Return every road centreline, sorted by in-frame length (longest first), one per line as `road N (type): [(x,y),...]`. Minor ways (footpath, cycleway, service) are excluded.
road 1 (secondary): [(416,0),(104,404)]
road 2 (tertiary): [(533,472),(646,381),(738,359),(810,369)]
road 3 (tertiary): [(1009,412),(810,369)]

_Assignment_
Retype the material exactly, including every line.

_Response area_
Return every road centreline, sorted by in-frame length (longest first), one per line as `road N (type): [(x,y),...]`. Minor ways (footpath, cycleway, service) are excluded.
road 1 (secondary): [(416,0),(104,404)]
road 2 (tertiary): [(533,472),(646,381),(738,359),(810,369)]
road 3 (tertiary): [(1009,412),(810,369)]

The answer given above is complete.